## GIVEN REQUEST
Copy every row below word for word, leaving out the pictures.

## RECORDS FOR THE EXERCISE
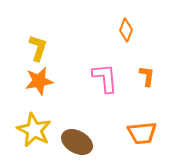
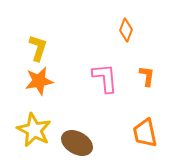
orange trapezoid: moved 3 px right; rotated 84 degrees clockwise
brown ellipse: moved 1 px down
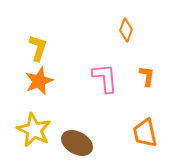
orange star: rotated 12 degrees counterclockwise
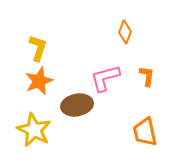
orange diamond: moved 1 px left, 2 px down
pink L-shape: rotated 100 degrees counterclockwise
orange trapezoid: moved 1 px up
brown ellipse: moved 38 px up; rotated 40 degrees counterclockwise
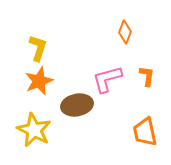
pink L-shape: moved 2 px right, 1 px down
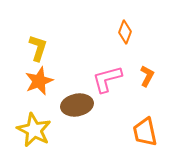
orange L-shape: rotated 20 degrees clockwise
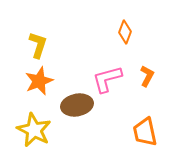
yellow L-shape: moved 3 px up
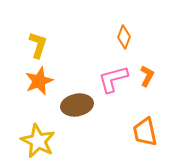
orange diamond: moved 1 px left, 5 px down
pink L-shape: moved 6 px right
yellow star: moved 4 px right, 11 px down
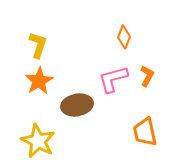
orange star: rotated 8 degrees counterclockwise
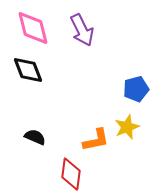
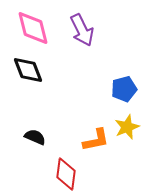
blue pentagon: moved 12 px left
red diamond: moved 5 px left
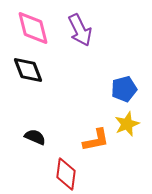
purple arrow: moved 2 px left
yellow star: moved 3 px up
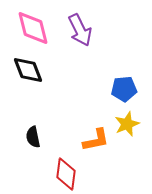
blue pentagon: rotated 10 degrees clockwise
black semicircle: moved 2 px left; rotated 125 degrees counterclockwise
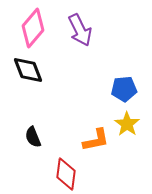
pink diamond: rotated 54 degrees clockwise
yellow star: rotated 15 degrees counterclockwise
black semicircle: rotated 10 degrees counterclockwise
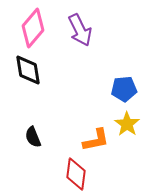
black diamond: rotated 12 degrees clockwise
red diamond: moved 10 px right
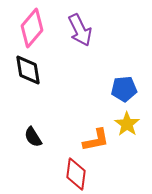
pink diamond: moved 1 px left
black semicircle: rotated 10 degrees counterclockwise
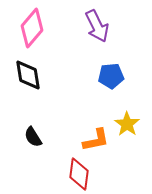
purple arrow: moved 17 px right, 4 px up
black diamond: moved 5 px down
blue pentagon: moved 13 px left, 13 px up
red diamond: moved 3 px right
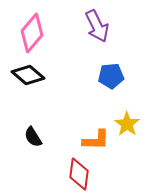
pink diamond: moved 5 px down
black diamond: rotated 40 degrees counterclockwise
orange L-shape: rotated 12 degrees clockwise
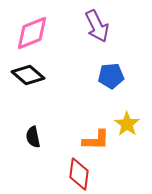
pink diamond: rotated 27 degrees clockwise
black semicircle: rotated 20 degrees clockwise
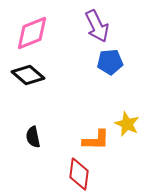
blue pentagon: moved 1 px left, 14 px up
yellow star: rotated 10 degrees counterclockwise
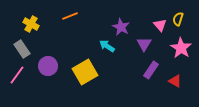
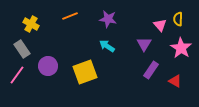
yellow semicircle: rotated 16 degrees counterclockwise
purple star: moved 13 px left, 8 px up; rotated 18 degrees counterclockwise
yellow square: rotated 10 degrees clockwise
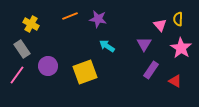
purple star: moved 10 px left
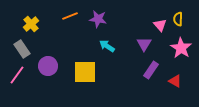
yellow cross: rotated 21 degrees clockwise
yellow square: rotated 20 degrees clockwise
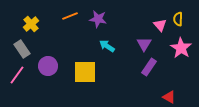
purple rectangle: moved 2 px left, 3 px up
red triangle: moved 6 px left, 16 px down
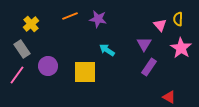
cyan arrow: moved 4 px down
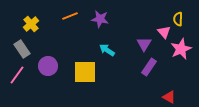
purple star: moved 2 px right
pink triangle: moved 4 px right, 7 px down
pink star: moved 1 px down; rotated 15 degrees clockwise
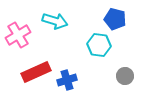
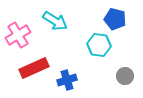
cyan arrow: rotated 15 degrees clockwise
red rectangle: moved 2 px left, 4 px up
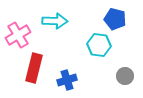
cyan arrow: rotated 30 degrees counterclockwise
red rectangle: rotated 52 degrees counterclockwise
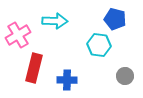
blue cross: rotated 18 degrees clockwise
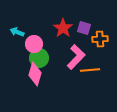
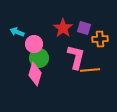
pink L-shape: rotated 30 degrees counterclockwise
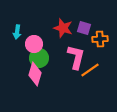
red star: rotated 18 degrees counterclockwise
cyan arrow: rotated 104 degrees counterclockwise
orange line: rotated 30 degrees counterclockwise
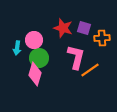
cyan arrow: moved 16 px down
orange cross: moved 2 px right, 1 px up
pink circle: moved 4 px up
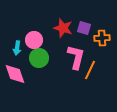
orange line: rotated 30 degrees counterclockwise
pink diamond: moved 20 px left; rotated 35 degrees counterclockwise
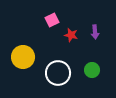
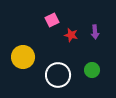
white circle: moved 2 px down
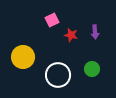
green circle: moved 1 px up
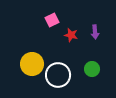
yellow circle: moved 9 px right, 7 px down
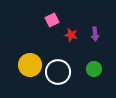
purple arrow: moved 2 px down
yellow circle: moved 2 px left, 1 px down
green circle: moved 2 px right
white circle: moved 3 px up
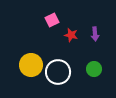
yellow circle: moved 1 px right
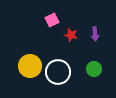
yellow circle: moved 1 px left, 1 px down
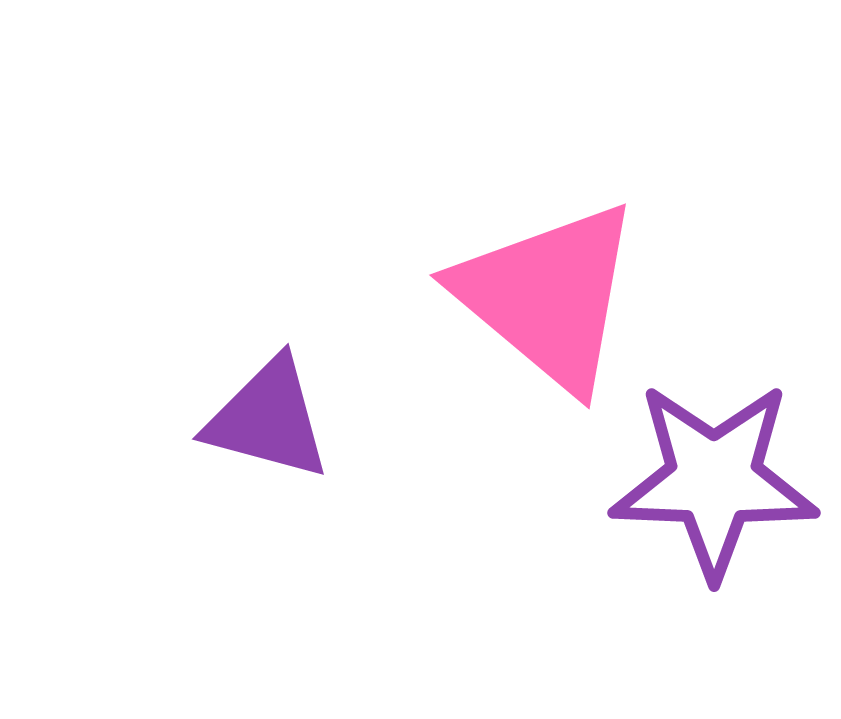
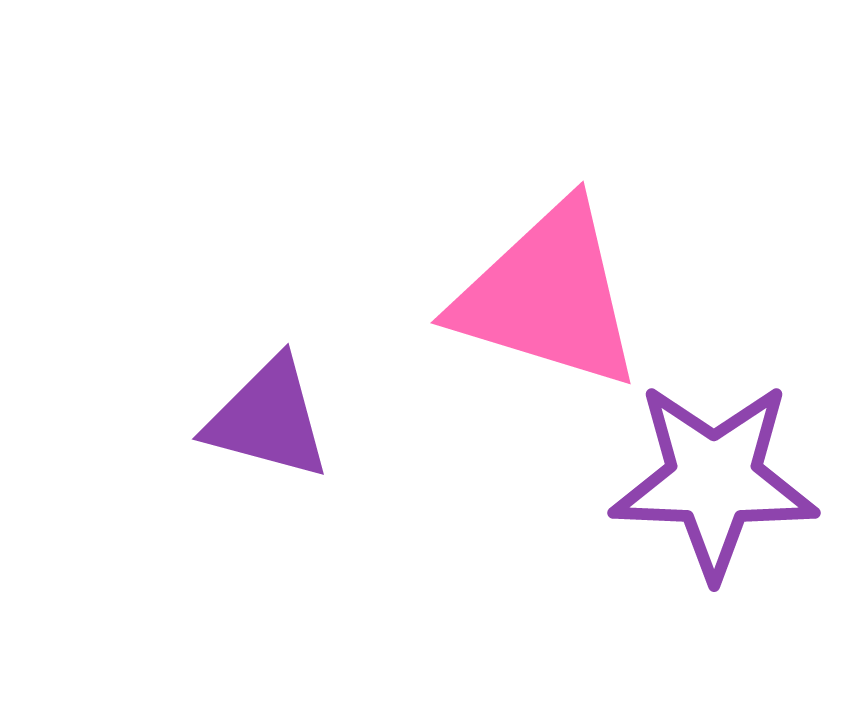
pink triangle: rotated 23 degrees counterclockwise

## TASK OUTPUT
orange trapezoid: moved 3 px right; rotated 84 degrees clockwise
brown ellipse: moved 1 px down
orange star: rotated 12 degrees counterclockwise
orange diamond: moved 1 px left, 2 px down
pink L-shape: rotated 100 degrees counterclockwise
orange trapezoid: moved 1 px up
brown ellipse: moved 38 px up; rotated 40 degrees counterclockwise
pink L-shape: moved 2 px right, 1 px down
orange L-shape: rotated 20 degrees clockwise
yellow L-shape: moved 3 px up
orange diamond: moved 1 px left, 5 px down
pink L-shape: moved 6 px right
yellow star: moved 4 px right, 11 px down
orange star: rotated 8 degrees counterclockwise
blue pentagon: moved 12 px left
red diamond: moved 5 px left
purple arrow: moved 2 px left
yellow star: moved 3 px up
blue pentagon: rotated 10 degrees clockwise
black semicircle: moved 2 px left; rotated 125 degrees counterclockwise
pink diamond: rotated 54 degrees clockwise
yellow star: rotated 15 degrees counterclockwise
black semicircle: rotated 10 degrees counterclockwise
black diamond: rotated 12 degrees clockwise
red diamond: moved 10 px right
pink diamond: moved 1 px left
black semicircle: rotated 10 degrees counterclockwise
purple arrow: moved 17 px right, 4 px up
black diamond: moved 5 px down
blue pentagon: moved 13 px left, 13 px up
red diamond: moved 3 px right
pink diamond: moved 5 px down
black diamond: rotated 40 degrees counterclockwise
orange L-shape: rotated 12 degrees clockwise
pink diamond: rotated 27 degrees clockwise
black semicircle: rotated 20 degrees clockwise
blue pentagon: moved 1 px left, 14 px up
yellow star: rotated 10 degrees counterclockwise
yellow semicircle: rotated 16 degrees counterclockwise
purple star: moved 13 px left, 8 px up; rotated 18 degrees counterclockwise
yellow square: rotated 10 degrees clockwise
purple star: moved 10 px left
yellow cross: rotated 21 degrees clockwise
yellow square: rotated 20 degrees clockwise
purple rectangle: moved 2 px left, 3 px up
red triangle: moved 6 px left, 16 px down
cyan arrow: moved 4 px down
purple star: moved 2 px right
pink triangle: moved 4 px right, 7 px down
pink star: moved 1 px down; rotated 15 degrees clockwise
cyan arrow: rotated 15 degrees clockwise
red rectangle: moved 2 px left, 4 px up
cyan arrow: rotated 30 degrees counterclockwise
red rectangle: rotated 52 degrees counterclockwise
blue cross: rotated 18 degrees clockwise
pink L-shape: rotated 30 degrees counterclockwise
red star: rotated 18 degrees counterclockwise
cyan arrow: rotated 104 degrees counterclockwise
orange line: rotated 30 degrees counterclockwise
cyan arrow: moved 16 px down
orange cross: moved 2 px right, 1 px up
pink circle: moved 4 px up
orange line: rotated 30 degrees counterclockwise
pink diamond: moved 20 px left; rotated 35 degrees counterclockwise
white circle: moved 2 px down
green circle: moved 1 px up
yellow circle: moved 9 px right, 7 px down
purple arrow: moved 2 px down
yellow circle: moved 2 px left, 1 px down
green circle: moved 2 px right
white circle: moved 3 px up
yellow circle: moved 1 px right
yellow circle: moved 1 px left, 1 px down
pink triangle: rotated 23 degrees counterclockwise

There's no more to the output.